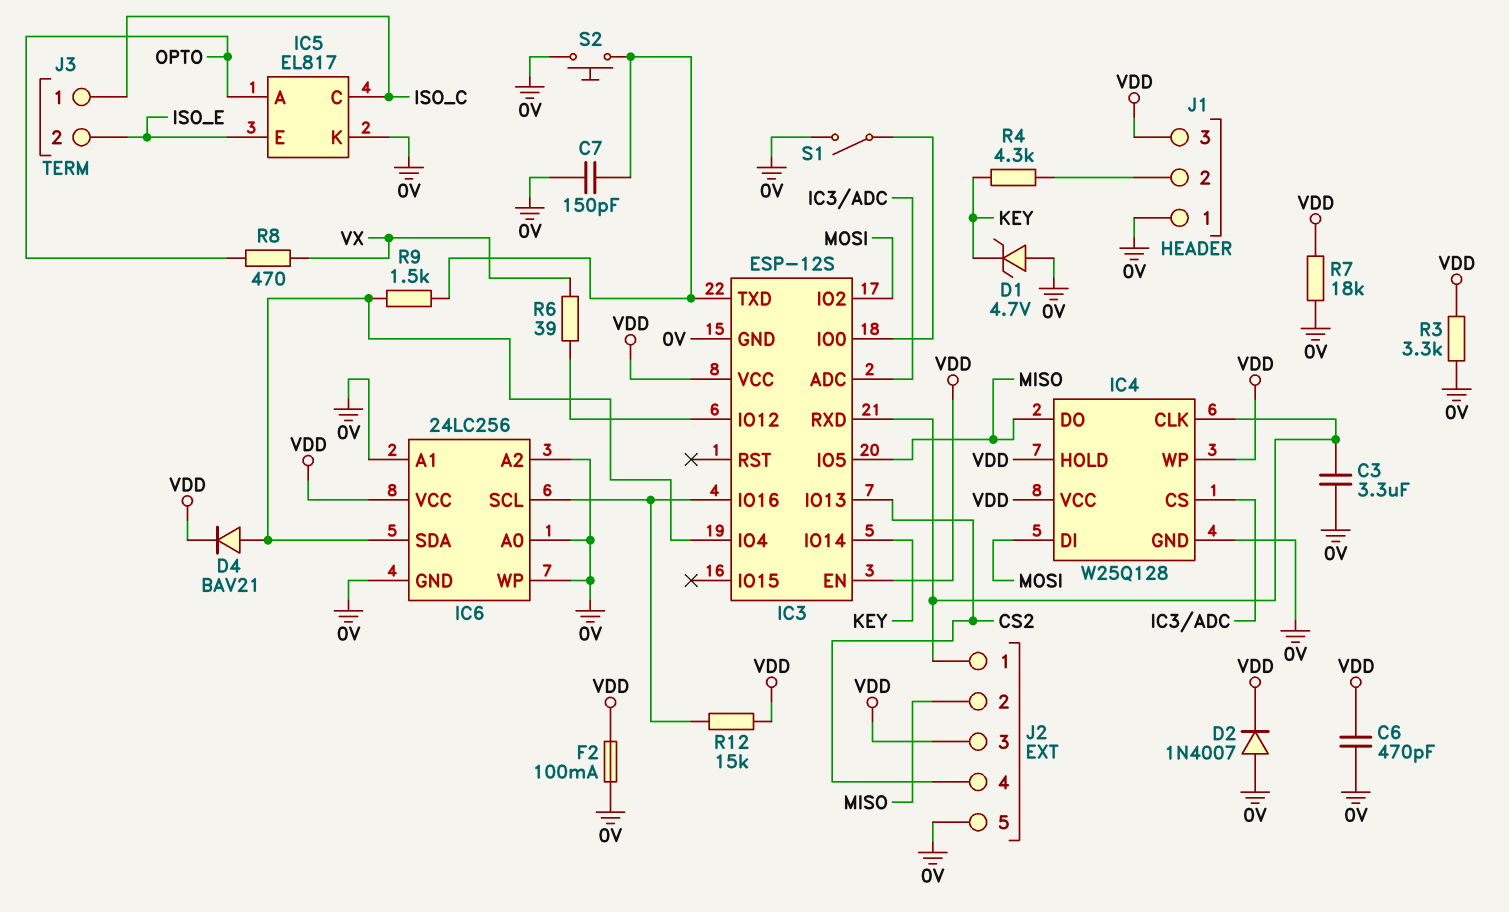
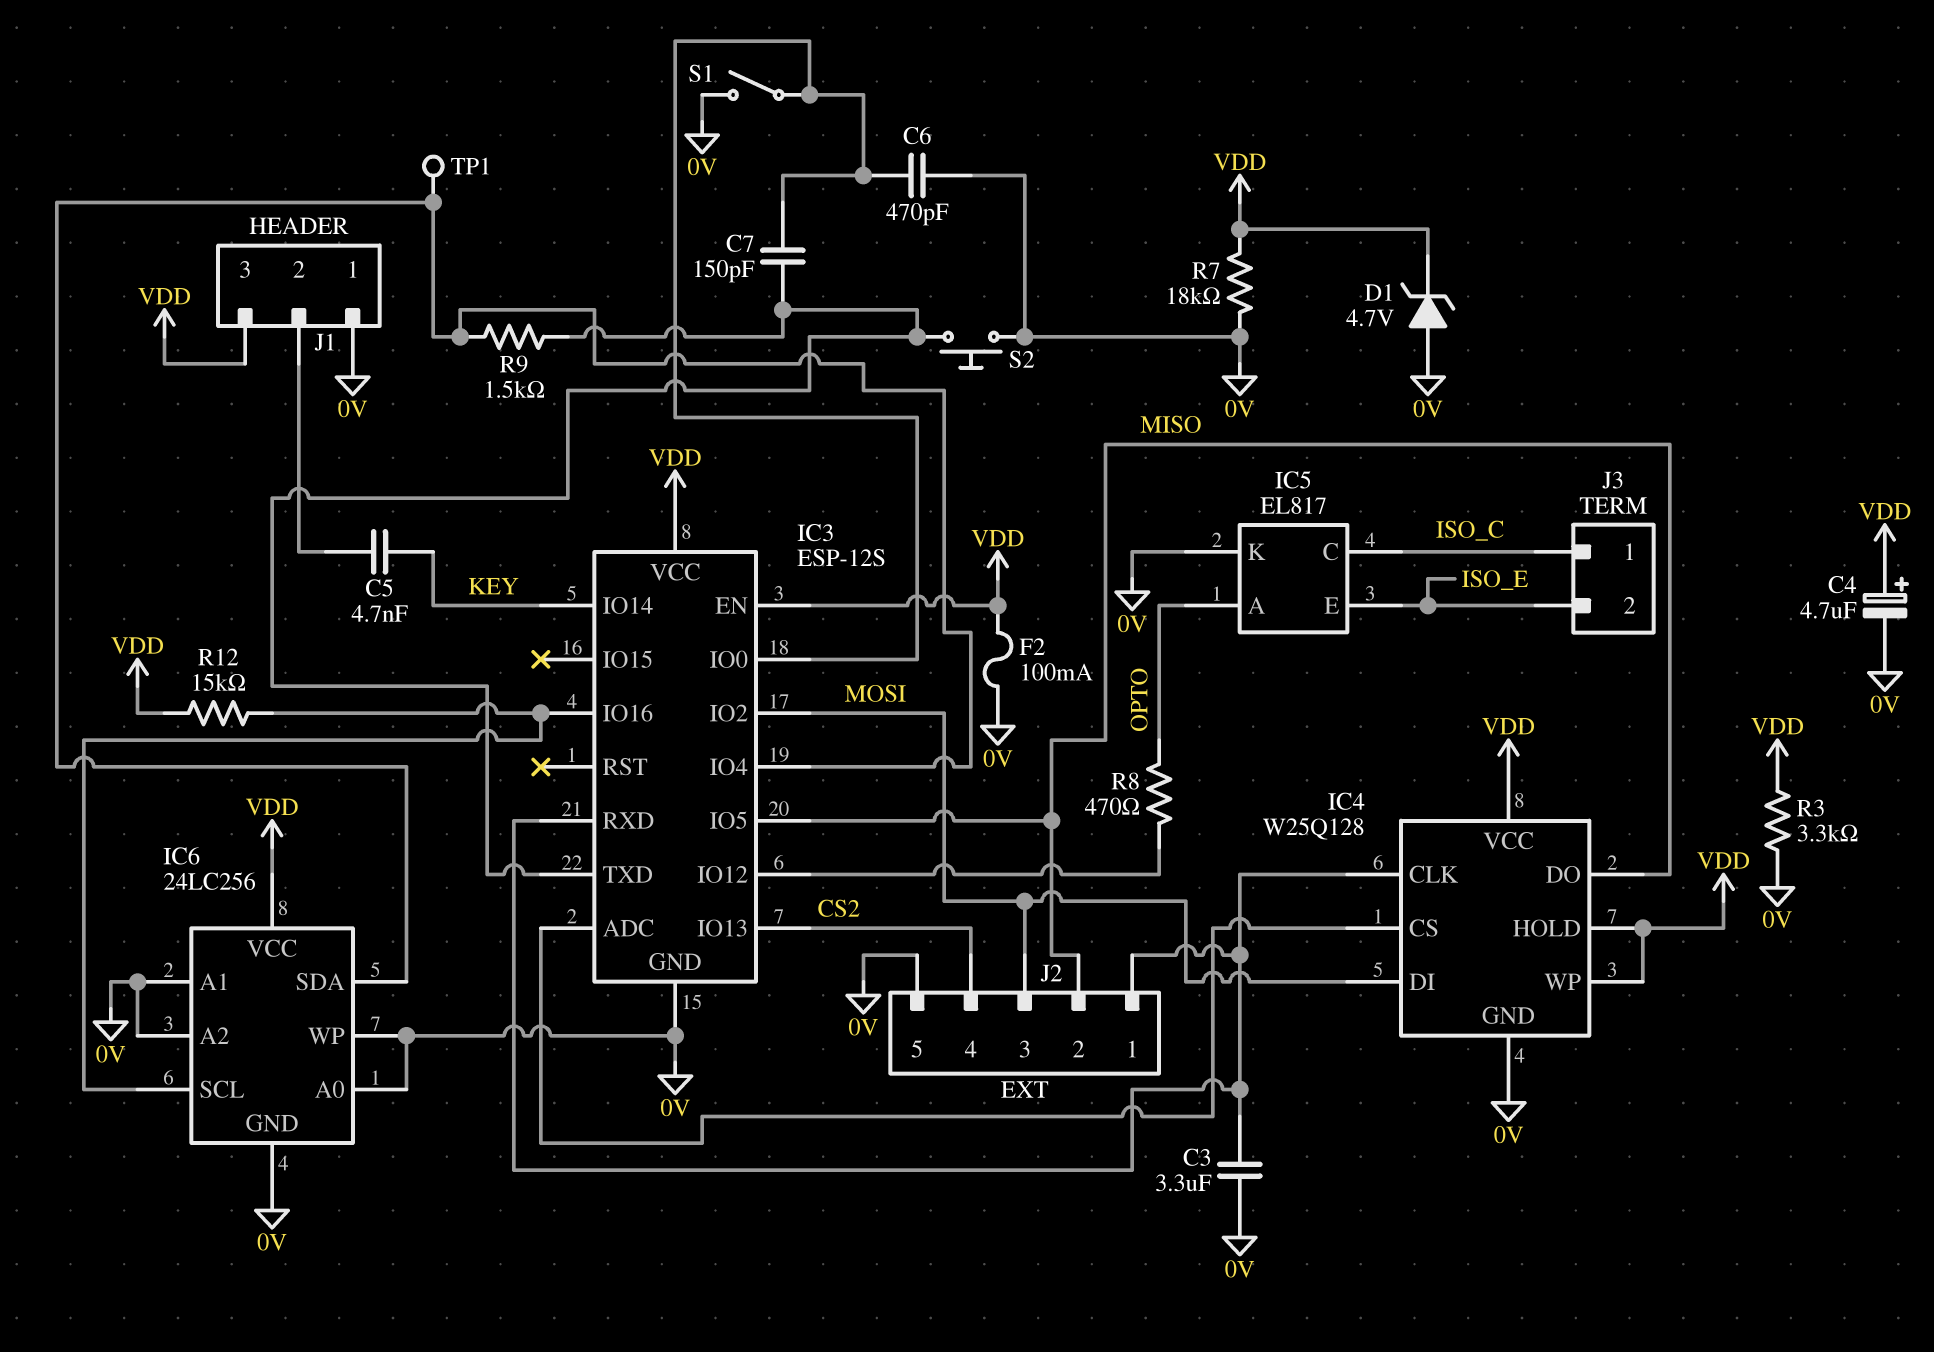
C4: none -> 4.7uF (plus VDD, minus 0V)
C5: none -> 4.7nF (J1/2, KEY)
C6: 470pF (0V, VDD) -> 470pF (0V, IC3/IO0)
C7: 150pF (0V, IC3/TXD) -> 150pF (IC3/IO0, IC3/TXD)
D1: zener 4.7V (A 0V, K KEY) -> zener 4.7V (A 0V, K VDD)
D2: diode 1N4007 (A 0V, K VDD) -> none
D4: diode BAV21 (A IC3/IO4, K VDD) -> none
J2 pin 3: VDD -> MOSI
R4: 4.3k (J1/2, KEY) -> none
R6: 39 (IC3/IO12, VX) -> none
R8: 470 (OPTO, VX) -> 470 (IC3/IO12, OPTO)
TP1: none -> test point (IC3/IO4)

*WHAT YOU NEED TO DO*:
Leave out the pictures. Return exactly the lines from the first line of the records to the line bearing "R8: 470 (OPTO, VX) -> 470 (IC3/IO12, OPTO)", inclusive.

*WRITTEN SOLUTION*:
C4: none -> 4.7uF (plus VDD, minus 0V)
C5: none -> 4.7nF (J1/2, KEY)
C6: 470pF (0V, VDD) -> 470pF (0V, IC3/IO0)
C7: 150pF (0V, IC3/TXD) -> 150pF (IC3/IO0, IC3/TXD)
D1: zener 4.7V (A 0V, K KEY) -> zener 4.7V (A 0V, K VDD)
D2: diode 1N4007 (A 0V, K VDD) -> none
D4: diode BAV21 (A IC3/IO4, K VDD) -> none
J2 pin 3: VDD -> MOSI
R4: 4.3k (J1/2, KEY) -> none
R6: 39 (IC3/IO12, VX) -> none
R8: 470 (OPTO, VX) -> 470 (IC3/IO12, OPTO)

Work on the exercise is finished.